Dados de apontamento para capturas de tela:
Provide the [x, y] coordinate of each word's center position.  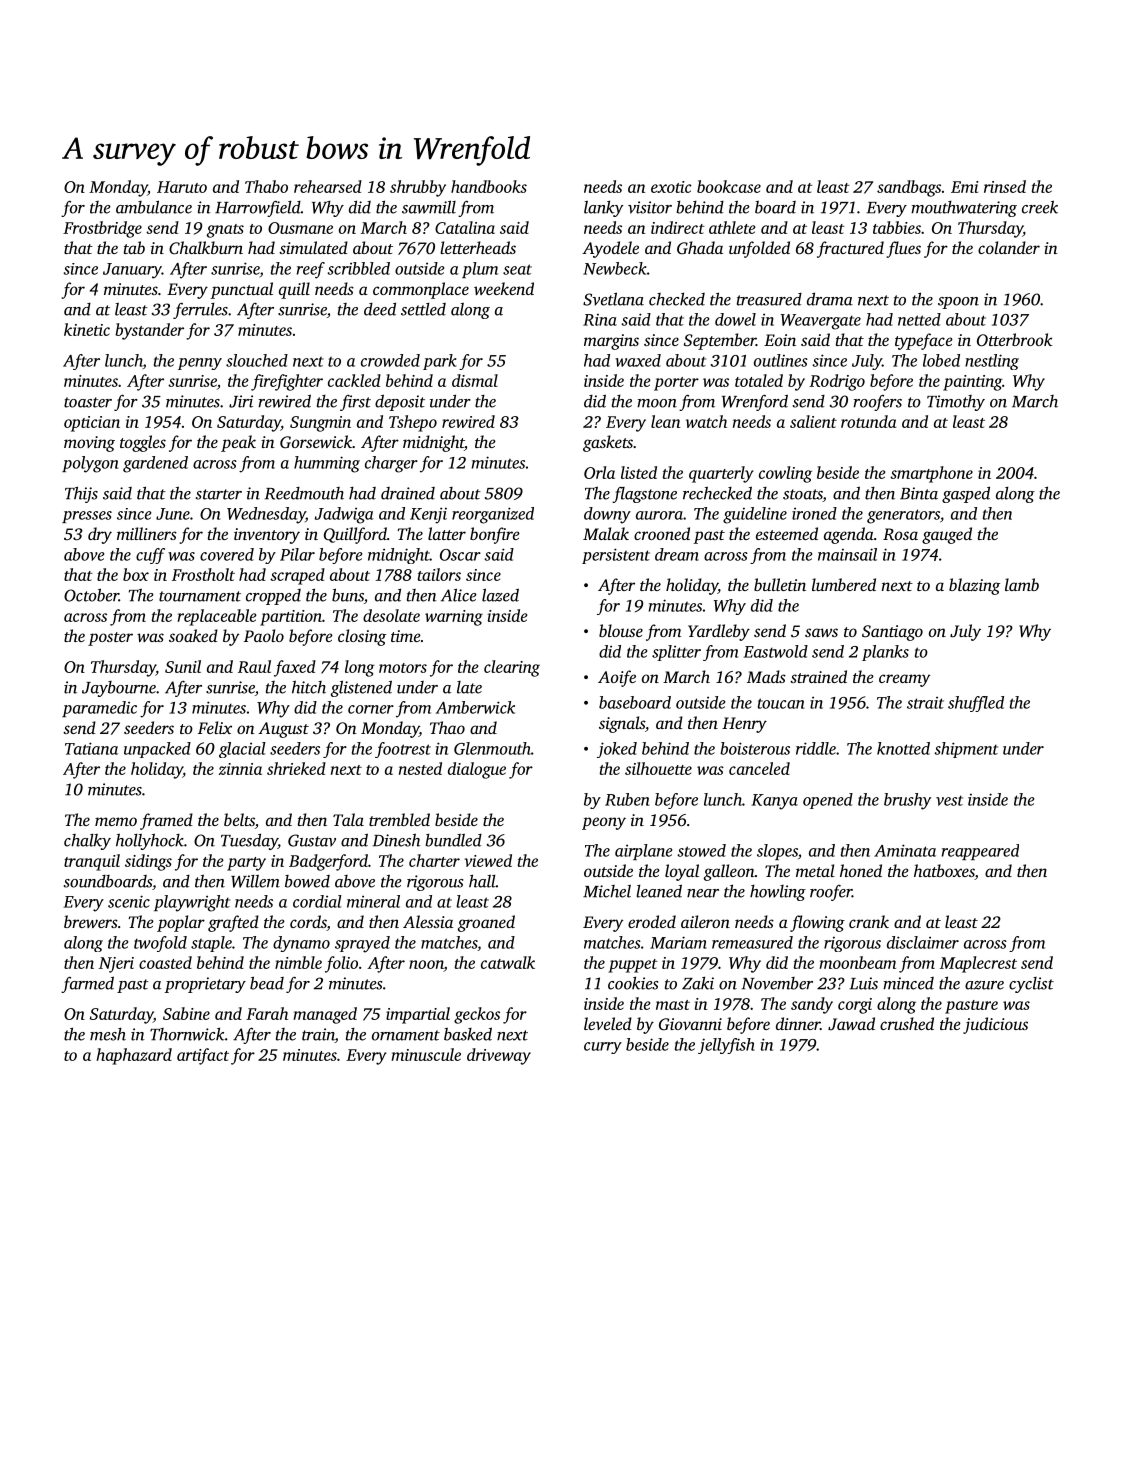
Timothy [956, 403]
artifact [203, 1056]
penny [200, 364]
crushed [907, 1023]
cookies [633, 983]
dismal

> **ENUNCIADO DA TAREFA**:
Repita, linha por linha e sem alterações, todos os registros. Deixe as imagens de fora da resposta.

> **RESOLUÇÃO ESCRITA**:
Provide the [x, y] coordinate of each word's center position.  
Timothy [956, 403]
artifact [203, 1056]
penny [200, 364]
crushed [907, 1023]
cookies [633, 983]
dismal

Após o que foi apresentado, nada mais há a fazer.